▸ Your objective: Copy out each line of the material in which the word "hammer" appears.

━━ Source information

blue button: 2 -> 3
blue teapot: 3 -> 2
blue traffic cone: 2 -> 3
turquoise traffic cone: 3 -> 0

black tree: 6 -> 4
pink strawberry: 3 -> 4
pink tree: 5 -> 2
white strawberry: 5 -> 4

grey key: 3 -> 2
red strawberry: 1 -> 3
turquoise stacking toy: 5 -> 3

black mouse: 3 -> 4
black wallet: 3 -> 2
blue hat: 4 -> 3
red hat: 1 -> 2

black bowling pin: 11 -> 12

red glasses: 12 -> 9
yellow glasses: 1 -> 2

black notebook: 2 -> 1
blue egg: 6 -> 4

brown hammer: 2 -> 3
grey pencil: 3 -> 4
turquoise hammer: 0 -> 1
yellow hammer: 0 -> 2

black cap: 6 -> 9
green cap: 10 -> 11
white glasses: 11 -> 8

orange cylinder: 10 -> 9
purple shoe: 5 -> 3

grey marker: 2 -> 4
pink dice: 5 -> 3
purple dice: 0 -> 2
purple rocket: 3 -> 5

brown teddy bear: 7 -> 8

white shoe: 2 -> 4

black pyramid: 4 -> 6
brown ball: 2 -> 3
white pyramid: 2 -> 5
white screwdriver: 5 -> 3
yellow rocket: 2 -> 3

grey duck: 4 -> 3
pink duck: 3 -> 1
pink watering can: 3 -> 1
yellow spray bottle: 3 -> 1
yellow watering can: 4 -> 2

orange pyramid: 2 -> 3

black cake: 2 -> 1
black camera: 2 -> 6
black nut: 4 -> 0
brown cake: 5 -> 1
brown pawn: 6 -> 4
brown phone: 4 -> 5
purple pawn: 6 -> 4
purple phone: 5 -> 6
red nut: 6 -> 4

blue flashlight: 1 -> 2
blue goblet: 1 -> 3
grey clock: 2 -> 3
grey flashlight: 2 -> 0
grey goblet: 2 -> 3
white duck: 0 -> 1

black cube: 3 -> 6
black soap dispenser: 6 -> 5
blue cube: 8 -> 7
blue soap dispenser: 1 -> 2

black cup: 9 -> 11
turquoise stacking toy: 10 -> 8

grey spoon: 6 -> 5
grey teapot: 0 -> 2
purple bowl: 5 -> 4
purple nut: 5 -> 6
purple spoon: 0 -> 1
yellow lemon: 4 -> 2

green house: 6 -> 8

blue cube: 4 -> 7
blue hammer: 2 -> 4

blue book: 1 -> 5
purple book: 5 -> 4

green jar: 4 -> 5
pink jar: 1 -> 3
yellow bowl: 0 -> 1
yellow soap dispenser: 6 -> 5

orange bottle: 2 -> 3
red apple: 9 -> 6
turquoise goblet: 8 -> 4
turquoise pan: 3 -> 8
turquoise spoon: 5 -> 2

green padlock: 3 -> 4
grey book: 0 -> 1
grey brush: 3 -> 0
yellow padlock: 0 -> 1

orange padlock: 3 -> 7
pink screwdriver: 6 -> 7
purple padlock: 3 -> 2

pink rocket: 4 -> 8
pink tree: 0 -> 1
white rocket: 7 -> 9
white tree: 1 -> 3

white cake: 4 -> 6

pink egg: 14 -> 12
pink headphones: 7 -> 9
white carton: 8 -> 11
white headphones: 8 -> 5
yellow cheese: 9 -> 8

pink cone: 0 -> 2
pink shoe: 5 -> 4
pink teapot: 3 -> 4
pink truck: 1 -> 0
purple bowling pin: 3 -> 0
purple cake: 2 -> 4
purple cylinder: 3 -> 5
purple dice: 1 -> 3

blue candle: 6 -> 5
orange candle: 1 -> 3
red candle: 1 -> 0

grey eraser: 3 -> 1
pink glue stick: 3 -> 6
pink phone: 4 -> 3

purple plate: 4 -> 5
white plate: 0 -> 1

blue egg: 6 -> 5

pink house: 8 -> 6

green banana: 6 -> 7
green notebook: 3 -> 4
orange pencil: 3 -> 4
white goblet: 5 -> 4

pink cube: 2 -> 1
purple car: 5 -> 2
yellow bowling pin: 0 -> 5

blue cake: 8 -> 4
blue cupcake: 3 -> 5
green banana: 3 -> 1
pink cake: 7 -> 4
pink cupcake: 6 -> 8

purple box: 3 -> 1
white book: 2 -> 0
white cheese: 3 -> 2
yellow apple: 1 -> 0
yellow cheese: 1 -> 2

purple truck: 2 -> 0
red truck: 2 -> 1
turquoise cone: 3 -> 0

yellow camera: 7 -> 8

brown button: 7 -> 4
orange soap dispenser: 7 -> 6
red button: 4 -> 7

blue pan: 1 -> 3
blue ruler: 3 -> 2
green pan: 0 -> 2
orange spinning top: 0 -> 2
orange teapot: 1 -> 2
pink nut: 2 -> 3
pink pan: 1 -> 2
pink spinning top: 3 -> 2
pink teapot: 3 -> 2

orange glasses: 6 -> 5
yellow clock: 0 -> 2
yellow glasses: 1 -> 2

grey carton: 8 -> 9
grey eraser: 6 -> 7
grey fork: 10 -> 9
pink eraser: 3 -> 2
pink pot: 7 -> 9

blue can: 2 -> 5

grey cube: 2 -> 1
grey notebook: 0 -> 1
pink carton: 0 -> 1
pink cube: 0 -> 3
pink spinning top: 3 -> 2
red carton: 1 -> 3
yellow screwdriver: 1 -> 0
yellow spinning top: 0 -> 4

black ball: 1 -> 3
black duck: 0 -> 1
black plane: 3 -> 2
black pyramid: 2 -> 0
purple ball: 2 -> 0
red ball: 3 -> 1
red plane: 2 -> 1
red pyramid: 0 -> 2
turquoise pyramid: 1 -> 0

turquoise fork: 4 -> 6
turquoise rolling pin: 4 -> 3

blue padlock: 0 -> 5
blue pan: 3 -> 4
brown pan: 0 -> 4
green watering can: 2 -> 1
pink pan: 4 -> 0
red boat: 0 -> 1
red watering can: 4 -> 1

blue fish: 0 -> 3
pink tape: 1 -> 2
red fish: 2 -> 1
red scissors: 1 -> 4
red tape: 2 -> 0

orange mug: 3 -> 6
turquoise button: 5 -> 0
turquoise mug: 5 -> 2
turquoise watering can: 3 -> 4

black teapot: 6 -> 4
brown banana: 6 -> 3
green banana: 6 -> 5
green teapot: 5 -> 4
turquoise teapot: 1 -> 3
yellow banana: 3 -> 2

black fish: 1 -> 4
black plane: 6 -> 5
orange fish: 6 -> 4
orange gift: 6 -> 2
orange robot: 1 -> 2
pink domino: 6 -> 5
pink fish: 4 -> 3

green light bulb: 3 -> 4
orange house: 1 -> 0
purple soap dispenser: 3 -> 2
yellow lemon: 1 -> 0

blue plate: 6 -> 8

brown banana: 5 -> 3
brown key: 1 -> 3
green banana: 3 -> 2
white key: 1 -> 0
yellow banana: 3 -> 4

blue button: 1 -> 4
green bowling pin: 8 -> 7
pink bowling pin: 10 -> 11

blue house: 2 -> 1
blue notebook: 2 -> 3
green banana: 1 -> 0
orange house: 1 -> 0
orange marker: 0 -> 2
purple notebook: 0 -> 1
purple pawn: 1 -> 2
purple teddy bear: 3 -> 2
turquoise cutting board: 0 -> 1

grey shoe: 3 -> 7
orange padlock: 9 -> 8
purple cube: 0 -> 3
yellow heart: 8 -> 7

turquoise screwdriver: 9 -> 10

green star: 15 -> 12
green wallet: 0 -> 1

━━━━

▸ Written answer:
brown hammer: 2 -> 3
turquoise hammer: 0 -> 1
yellow hammer: 0 -> 2
blue hammer: 2 -> 4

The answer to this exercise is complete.